◆ **PROVIDED INFORMATION**

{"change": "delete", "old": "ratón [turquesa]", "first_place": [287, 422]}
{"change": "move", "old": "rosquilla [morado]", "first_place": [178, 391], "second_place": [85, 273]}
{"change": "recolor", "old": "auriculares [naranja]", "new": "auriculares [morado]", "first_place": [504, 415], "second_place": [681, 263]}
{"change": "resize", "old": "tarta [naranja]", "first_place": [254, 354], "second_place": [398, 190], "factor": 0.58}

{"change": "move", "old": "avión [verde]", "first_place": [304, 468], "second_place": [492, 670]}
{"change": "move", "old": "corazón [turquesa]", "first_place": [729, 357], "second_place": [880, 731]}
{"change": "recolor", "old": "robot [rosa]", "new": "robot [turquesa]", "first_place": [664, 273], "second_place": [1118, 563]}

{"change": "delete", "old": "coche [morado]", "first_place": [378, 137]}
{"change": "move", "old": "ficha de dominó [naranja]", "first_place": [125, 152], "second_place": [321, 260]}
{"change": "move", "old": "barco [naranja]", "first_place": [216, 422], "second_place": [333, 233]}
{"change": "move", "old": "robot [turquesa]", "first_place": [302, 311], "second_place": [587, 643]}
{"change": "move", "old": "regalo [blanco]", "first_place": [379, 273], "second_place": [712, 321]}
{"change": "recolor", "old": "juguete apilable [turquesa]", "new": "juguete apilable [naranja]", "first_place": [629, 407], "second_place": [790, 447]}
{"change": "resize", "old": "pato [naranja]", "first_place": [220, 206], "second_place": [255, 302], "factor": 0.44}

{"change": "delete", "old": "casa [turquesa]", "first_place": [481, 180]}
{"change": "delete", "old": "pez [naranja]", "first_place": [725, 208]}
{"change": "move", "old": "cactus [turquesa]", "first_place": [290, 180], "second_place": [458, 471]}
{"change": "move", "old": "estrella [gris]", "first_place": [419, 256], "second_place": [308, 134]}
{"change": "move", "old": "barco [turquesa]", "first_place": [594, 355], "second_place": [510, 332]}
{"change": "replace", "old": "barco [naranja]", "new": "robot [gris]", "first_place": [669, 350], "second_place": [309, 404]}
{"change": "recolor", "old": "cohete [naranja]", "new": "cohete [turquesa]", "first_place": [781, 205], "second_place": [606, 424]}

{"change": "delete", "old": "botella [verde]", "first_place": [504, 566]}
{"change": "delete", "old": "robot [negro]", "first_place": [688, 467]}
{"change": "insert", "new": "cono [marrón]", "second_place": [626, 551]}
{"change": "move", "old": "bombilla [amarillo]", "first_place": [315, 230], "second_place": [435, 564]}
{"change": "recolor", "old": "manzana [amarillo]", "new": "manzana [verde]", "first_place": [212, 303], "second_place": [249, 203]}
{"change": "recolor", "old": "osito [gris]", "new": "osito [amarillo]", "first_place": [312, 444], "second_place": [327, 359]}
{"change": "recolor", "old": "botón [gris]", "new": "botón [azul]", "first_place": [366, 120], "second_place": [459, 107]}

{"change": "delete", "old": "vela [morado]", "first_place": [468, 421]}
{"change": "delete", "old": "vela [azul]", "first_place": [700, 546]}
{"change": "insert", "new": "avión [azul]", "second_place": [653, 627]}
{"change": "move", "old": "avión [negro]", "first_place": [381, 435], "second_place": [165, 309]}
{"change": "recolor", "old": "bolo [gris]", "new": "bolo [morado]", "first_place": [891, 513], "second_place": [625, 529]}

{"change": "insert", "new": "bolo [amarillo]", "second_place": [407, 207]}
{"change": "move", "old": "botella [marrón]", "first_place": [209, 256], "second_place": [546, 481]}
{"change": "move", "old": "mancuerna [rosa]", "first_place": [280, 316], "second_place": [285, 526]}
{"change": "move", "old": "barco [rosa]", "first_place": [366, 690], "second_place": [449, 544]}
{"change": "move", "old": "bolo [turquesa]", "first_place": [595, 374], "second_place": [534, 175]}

◆ **HOW TO COMPLETE THIS TASK**
Output every entry exactly as given.

◆ **PROBLEM SOLUTION**
{"change": "delete", "old": "ratón [turquesa]", "first_place": [287, 422]}
{"change": "move", "old": "rosquilla [morado]", "first_place": [178, 391], "second_place": [85, 273]}
{"change": "recolor", "old": "auriculares [naranja]", "new": "auriculares [morado]", "first_place": [504, 415], "second_place": [681, 263]}
{"change": "resize", "old": "tarta [naranja]", "first_place": [254, 354], "second_place": [398, 190], "factor": 0.58}

{"change": "move", "old": "avión [verde]", "first_place": [304, 468], "second_place": [492, 670]}
{"change": "move", "old": "corazón [turquesa]", "first_place": [729, 357], "second_place": [880, 731]}
{"change": "recolor", "old": "robot [rosa]", "new": "robot [turquesa]", "first_place": [664, 273], "second_place": [1118, 563]}

{"change": "delete", "old": "coche [morado]", "first_place": [378, 137]}
{"change": "move", "old": "ficha de dominó [naranja]", "first_place": [125, 152], "second_place": [321, 260]}
{"change": "move", "old": "barco [naranja]", "first_place": [216, 422], "second_place": [333, 233]}
{"change": "move", "old": "robot [turquesa]", "first_place": [302, 311], "second_place": [587, 643]}
{"change": "move", "old": "regalo [blanco]", "first_place": [379, 273], "second_place": [712, 321]}
{"change": "recolor", "old": "juguete apilable [turquesa]", "new": "juguete apilable [naranja]", "first_place": [629, 407], "second_place": [790, 447]}
{"change": "resize", "old": "pato [naranja]", "first_place": [220, 206], "second_place": [255, 302], "factor": 0.44}

{"change": "delete", "old": "casa [turquesa]", "first_place": [481, 180]}
{"change": "delete", "old": "pez [naranja]", "first_place": [725, 208]}
{"change": "move", "old": "cactus [turquesa]", "first_place": [290, 180], "second_place": [458, 471]}
{"change": "move", "old": "estrella [gris]", "first_place": [419, 256], "second_place": [308, 134]}
{"change": "move", "old": "barco [turquesa]", "first_place": [594, 355], "second_place": [510, 332]}
{"change": "replace", "old": "barco [naranja]", "new": "robot [gris]", "first_place": [669, 350], "second_place": [309, 404]}
{"change": "recolor", "old": "cohete [naranja]", "new": "cohete [turquesa]", "first_place": [781, 205], "second_place": [606, 424]}

{"change": "delete", "old": "botella [verde]", "first_place": [504, 566]}
{"change": "delete", "old": "robot [negro]", "first_place": [688, 467]}
{"change": "insert", "new": "cono [marrón]", "second_place": [626, 551]}
{"change": "move", "old": "bombilla [amarillo]", "first_place": [315, 230], "second_place": [435, 564]}
{"change": "recolor", "old": "manzana [amarillo]", "new": "manzana [verde]", "first_place": [212, 303], "second_place": [249, 203]}
{"change": "recolor", "old": "osito [gris]", "new": "osito [amarillo]", "first_place": [312, 444], "second_place": [327, 359]}
{"change": "recolor", "old": "botón [gris]", "new": "botón [azul]", "first_place": [366, 120], "second_place": [459, 107]}

{"change": "delete", "old": "vela [morado]", "first_place": [468, 421]}
{"change": "delete", "old": "vela [azul]", "first_place": [700, 546]}
{"change": "insert", "new": "avión [azul]", "second_place": [653, 627]}
{"change": "move", "old": "avión [negro]", "first_place": [381, 435], "second_place": [165, 309]}
{"change": "recolor", "old": "bolo [gris]", "new": "bolo [morado]", "first_place": [891, 513], "second_place": [625, 529]}

{"change": "insert", "new": "bolo [amarillo]", "second_place": [407, 207]}
{"change": "move", "old": "botella [marrón]", "first_place": [209, 256], "second_place": [546, 481]}
{"change": "move", "old": "mancuerna [rosa]", "first_place": [280, 316], "second_place": [285, 526]}
{"change": "move", "old": "barco [rosa]", "first_place": [366, 690], "second_place": [449, 544]}
{"change": "move", "old": "bolo [turquesa]", "first_place": [595, 374], "second_place": [534, 175]}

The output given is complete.